▶ **PROMPT**
Pictures excluded, please transcribe exactly the lines from the one with "J1 pin 2: GND -> PWR" through the end of the records below, and nothing more.

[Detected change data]
• • • • •

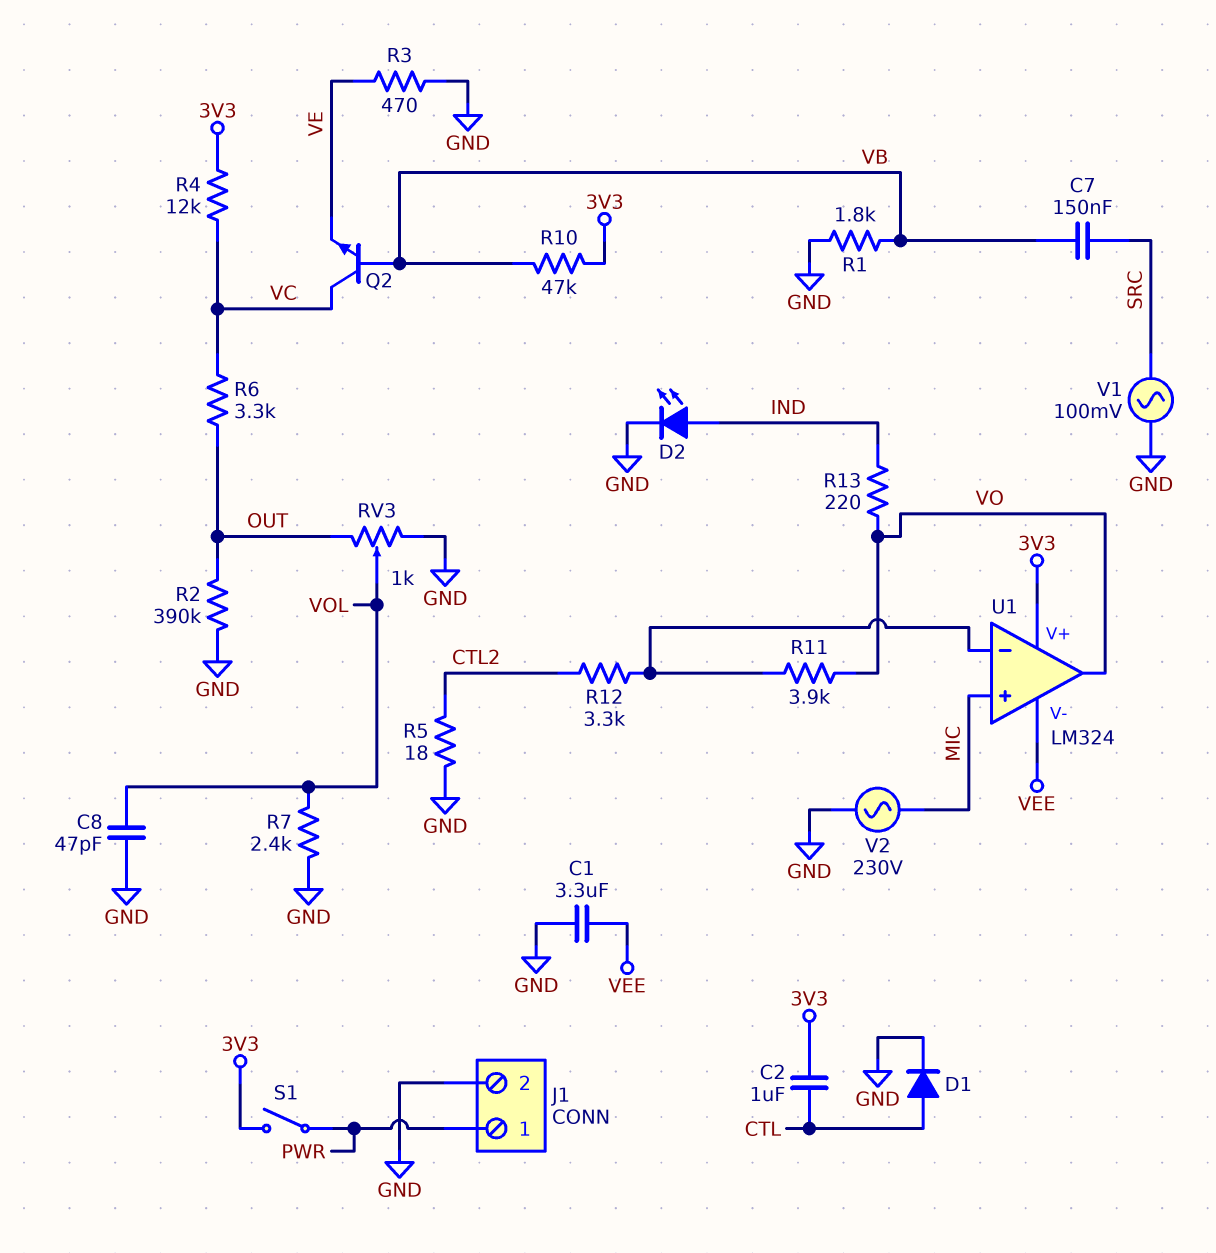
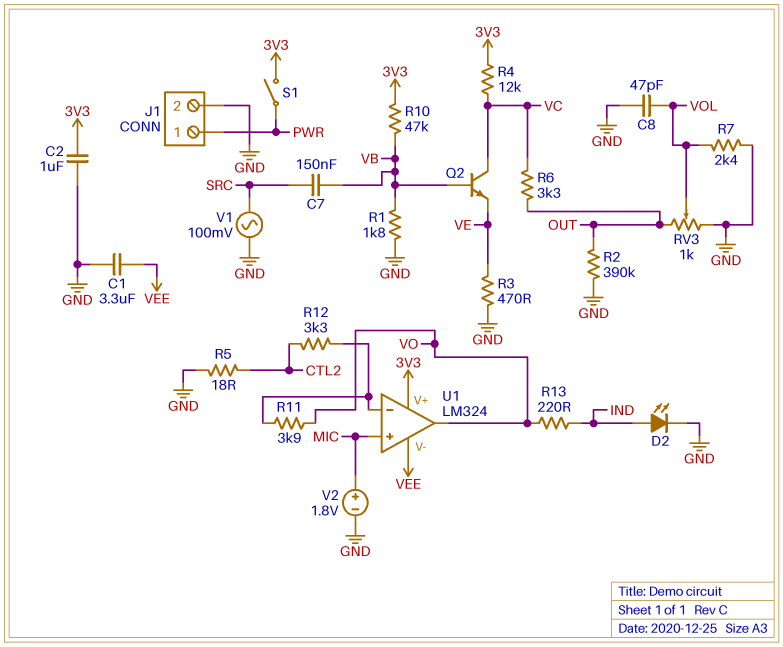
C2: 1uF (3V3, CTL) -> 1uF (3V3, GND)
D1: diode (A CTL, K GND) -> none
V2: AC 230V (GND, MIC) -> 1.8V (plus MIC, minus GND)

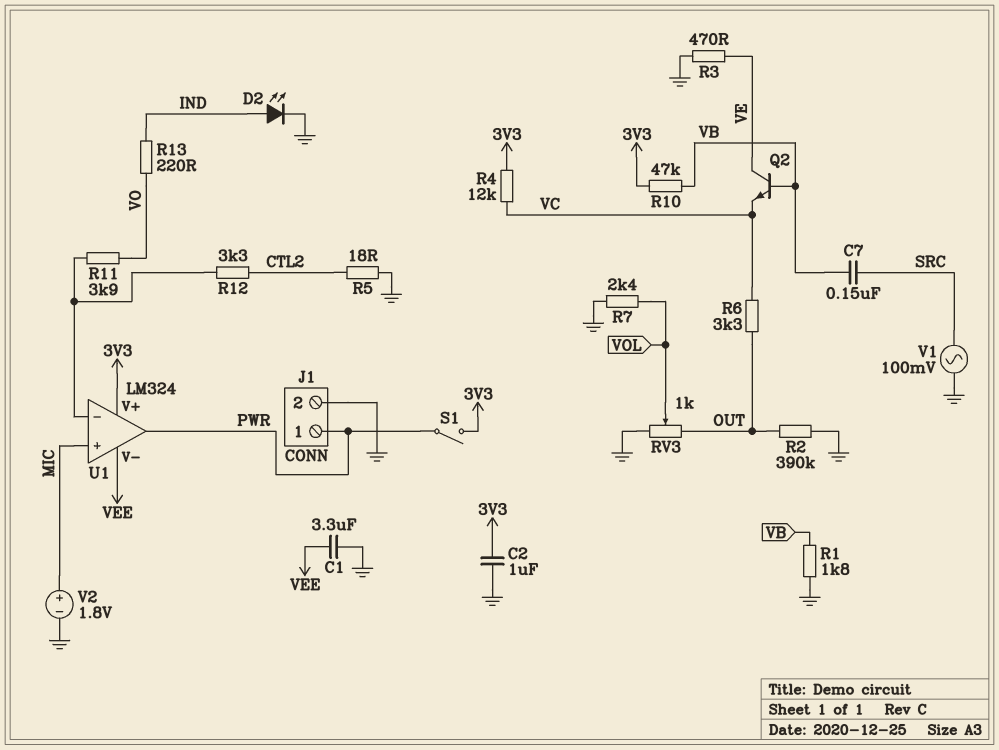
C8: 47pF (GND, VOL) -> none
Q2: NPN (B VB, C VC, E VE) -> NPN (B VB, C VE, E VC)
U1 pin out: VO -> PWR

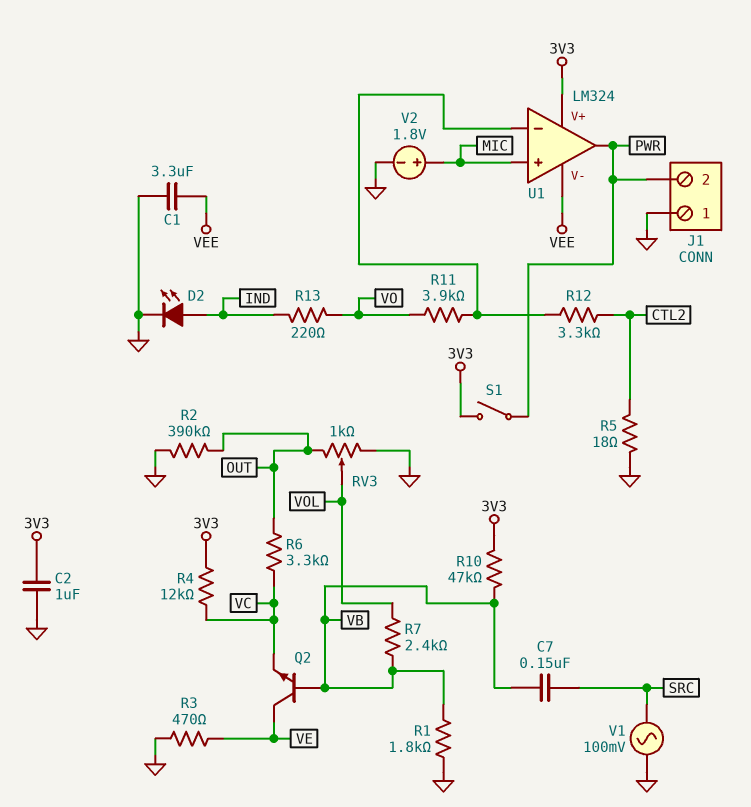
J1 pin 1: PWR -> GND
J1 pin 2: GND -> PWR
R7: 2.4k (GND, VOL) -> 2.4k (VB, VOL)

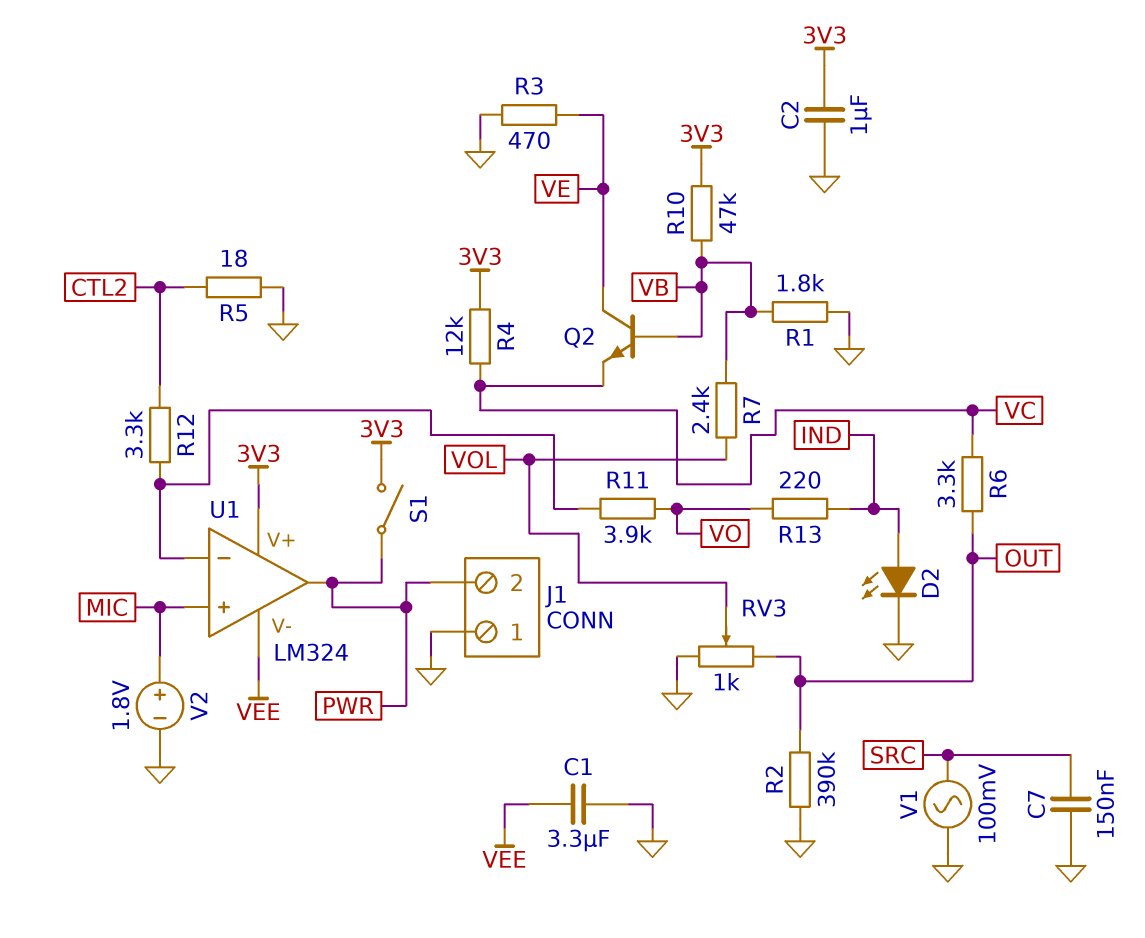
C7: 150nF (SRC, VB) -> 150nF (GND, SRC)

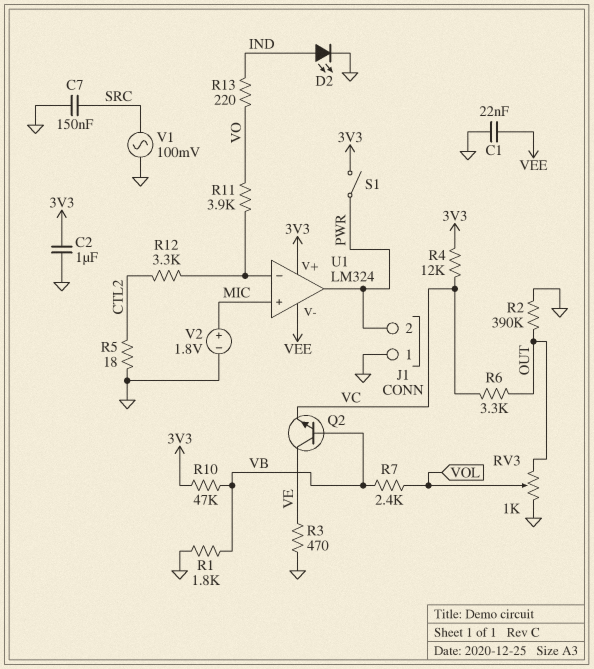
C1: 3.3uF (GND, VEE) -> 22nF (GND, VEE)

• • • • •

▶ **YOUR SOLUTION**
J1 pin 2: GND -> PWR
R7: 2.4k (GND, VOL) -> 2.4k (VB, VOL)

C7: 150nF (SRC, VB) -> 150nF (GND, SRC)

C1: 3.3uF (GND, VEE) -> 22nF (GND, VEE)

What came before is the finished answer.